**About this task**
Nothing but the lines from the line with "brown brick G4:H6" through the end of the data is to be copied, and each is to be copied exactly.

== Material provided ==

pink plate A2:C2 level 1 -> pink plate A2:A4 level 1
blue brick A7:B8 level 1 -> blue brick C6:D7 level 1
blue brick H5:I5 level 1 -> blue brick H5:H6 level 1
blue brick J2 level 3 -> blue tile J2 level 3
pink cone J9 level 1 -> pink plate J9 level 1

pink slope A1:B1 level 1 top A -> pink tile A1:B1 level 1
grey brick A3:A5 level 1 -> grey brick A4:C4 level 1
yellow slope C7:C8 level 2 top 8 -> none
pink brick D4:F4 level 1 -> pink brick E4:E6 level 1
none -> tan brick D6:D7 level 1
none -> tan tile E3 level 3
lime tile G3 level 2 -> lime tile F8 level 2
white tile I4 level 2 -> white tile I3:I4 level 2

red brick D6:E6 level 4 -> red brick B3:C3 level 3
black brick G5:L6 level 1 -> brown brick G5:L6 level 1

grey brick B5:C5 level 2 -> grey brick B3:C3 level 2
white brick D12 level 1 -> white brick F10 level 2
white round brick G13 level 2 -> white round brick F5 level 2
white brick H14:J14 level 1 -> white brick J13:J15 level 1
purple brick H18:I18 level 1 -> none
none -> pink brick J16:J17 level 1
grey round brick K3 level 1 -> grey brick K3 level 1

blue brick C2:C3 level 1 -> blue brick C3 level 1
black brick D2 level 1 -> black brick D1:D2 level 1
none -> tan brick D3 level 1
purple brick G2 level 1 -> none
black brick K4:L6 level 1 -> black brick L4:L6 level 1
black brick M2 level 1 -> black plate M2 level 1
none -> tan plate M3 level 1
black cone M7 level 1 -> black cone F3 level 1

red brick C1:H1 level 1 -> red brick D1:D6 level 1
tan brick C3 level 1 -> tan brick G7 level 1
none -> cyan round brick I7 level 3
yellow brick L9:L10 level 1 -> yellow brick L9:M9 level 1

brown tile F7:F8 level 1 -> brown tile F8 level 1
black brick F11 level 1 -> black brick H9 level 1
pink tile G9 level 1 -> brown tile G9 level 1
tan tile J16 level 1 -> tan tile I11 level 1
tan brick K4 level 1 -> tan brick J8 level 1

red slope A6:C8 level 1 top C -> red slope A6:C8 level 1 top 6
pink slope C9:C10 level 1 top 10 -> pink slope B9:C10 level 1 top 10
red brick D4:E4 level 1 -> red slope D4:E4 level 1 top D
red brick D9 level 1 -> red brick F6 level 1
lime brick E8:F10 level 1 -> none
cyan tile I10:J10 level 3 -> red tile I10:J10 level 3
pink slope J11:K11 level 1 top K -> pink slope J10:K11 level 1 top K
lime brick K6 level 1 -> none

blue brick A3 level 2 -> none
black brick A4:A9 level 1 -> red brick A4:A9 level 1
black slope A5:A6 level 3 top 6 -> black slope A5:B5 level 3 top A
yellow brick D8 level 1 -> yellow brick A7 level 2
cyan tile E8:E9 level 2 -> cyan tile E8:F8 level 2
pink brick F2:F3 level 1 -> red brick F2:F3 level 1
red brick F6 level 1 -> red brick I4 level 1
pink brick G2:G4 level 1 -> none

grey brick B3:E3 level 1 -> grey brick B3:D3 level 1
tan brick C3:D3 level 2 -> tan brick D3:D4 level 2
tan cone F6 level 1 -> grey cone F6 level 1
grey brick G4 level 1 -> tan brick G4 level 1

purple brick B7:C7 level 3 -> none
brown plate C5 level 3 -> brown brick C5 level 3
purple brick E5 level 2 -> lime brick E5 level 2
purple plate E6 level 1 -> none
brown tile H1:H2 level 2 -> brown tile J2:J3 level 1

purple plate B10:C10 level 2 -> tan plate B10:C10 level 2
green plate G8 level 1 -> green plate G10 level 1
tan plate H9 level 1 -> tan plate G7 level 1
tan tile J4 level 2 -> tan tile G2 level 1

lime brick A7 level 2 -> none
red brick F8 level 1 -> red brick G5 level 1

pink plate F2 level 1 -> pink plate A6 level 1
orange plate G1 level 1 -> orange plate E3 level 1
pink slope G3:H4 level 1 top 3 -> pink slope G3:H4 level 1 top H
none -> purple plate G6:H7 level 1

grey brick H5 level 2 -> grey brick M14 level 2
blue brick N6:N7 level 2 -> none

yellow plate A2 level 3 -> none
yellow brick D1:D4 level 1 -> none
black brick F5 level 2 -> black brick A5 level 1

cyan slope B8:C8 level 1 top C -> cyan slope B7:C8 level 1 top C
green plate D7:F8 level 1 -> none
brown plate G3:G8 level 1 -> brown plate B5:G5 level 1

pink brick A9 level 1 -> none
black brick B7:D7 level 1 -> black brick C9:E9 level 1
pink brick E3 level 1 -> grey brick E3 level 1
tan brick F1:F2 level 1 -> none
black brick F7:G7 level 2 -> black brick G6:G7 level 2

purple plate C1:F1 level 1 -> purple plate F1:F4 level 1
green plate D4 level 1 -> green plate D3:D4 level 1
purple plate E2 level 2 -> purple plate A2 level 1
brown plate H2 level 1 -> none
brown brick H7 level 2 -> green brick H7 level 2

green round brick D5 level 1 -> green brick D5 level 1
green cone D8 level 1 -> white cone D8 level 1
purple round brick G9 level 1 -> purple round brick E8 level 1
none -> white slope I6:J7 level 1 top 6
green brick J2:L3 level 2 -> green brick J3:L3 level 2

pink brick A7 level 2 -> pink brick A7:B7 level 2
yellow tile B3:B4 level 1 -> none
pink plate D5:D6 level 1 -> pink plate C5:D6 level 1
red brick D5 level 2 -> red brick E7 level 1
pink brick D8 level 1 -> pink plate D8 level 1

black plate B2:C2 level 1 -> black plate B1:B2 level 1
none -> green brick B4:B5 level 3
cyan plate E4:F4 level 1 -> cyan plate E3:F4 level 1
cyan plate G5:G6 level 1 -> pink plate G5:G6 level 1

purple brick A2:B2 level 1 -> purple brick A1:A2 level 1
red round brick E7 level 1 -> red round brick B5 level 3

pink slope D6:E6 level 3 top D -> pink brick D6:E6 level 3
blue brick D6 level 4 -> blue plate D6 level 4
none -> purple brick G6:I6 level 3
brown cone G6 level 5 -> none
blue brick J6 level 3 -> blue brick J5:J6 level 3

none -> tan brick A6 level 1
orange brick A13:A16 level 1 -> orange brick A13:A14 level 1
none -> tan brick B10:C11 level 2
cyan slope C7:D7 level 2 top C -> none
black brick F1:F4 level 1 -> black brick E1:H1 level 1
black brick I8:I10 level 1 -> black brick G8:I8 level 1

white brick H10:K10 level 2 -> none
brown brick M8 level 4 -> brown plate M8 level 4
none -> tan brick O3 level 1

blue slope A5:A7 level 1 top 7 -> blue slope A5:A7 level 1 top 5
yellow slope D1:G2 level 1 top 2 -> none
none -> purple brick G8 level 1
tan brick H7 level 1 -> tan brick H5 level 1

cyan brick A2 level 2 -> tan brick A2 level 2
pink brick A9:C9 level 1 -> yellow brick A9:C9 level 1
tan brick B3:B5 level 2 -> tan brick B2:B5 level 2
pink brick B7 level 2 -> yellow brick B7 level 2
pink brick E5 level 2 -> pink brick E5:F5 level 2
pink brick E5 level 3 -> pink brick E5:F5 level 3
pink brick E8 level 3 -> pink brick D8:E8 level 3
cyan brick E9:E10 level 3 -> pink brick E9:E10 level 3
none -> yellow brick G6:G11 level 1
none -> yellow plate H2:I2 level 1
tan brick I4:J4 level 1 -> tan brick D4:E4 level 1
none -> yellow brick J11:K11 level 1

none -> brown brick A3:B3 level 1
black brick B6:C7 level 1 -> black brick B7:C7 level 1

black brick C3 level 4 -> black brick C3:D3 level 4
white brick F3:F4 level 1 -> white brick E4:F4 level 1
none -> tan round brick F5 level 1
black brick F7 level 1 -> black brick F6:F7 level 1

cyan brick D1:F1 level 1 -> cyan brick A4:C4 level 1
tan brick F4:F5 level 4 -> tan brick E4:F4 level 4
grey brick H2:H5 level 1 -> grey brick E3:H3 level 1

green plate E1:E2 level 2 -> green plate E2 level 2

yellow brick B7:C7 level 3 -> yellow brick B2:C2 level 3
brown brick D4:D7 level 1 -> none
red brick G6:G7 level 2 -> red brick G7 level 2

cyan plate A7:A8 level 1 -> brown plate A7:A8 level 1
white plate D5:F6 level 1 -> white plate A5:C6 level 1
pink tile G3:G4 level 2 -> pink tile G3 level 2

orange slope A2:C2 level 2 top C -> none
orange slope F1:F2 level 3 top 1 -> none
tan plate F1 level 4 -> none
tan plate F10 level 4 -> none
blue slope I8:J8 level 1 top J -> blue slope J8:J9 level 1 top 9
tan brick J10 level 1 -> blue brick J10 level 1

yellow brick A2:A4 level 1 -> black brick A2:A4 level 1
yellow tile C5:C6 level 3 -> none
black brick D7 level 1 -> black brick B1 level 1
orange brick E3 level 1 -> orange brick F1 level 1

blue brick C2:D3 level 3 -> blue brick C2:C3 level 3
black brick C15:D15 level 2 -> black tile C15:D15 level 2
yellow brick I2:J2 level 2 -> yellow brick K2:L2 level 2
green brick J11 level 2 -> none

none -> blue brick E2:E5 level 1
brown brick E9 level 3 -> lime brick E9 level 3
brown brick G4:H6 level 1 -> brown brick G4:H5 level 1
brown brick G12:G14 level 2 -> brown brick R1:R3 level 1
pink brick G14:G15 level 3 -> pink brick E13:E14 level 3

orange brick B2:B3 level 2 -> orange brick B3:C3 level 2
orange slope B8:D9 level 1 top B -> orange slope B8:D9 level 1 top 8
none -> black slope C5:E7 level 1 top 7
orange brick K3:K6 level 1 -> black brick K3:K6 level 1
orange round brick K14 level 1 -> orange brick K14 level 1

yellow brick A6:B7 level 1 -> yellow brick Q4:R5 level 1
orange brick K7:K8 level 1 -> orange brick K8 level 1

===

**Problem solution**
brown brick G4:H6 level 1 -> brown brick G4:H5 level 1
brown brick G12:G14 level 2 -> brown brick R1:R3 level 1
pink brick G14:G15 level 3 -> pink brick E13:E14 level 3

orange brick B2:B3 level 2 -> orange brick B3:C3 level 2
orange slope B8:D9 level 1 top B -> orange slope B8:D9 level 1 top 8
none -> black slope C5:E7 level 1 top 7
orange brick K3:K6 level 1 -> black brick K3:K6 level 1
orange round brick K14 level 1 -> orange brick K14 level 1

yellow brick A6:B7 level 1 -> yellow brick Q4:R5 level 1
orange brick K7:K8 level 1 -> orange brick K8 level 1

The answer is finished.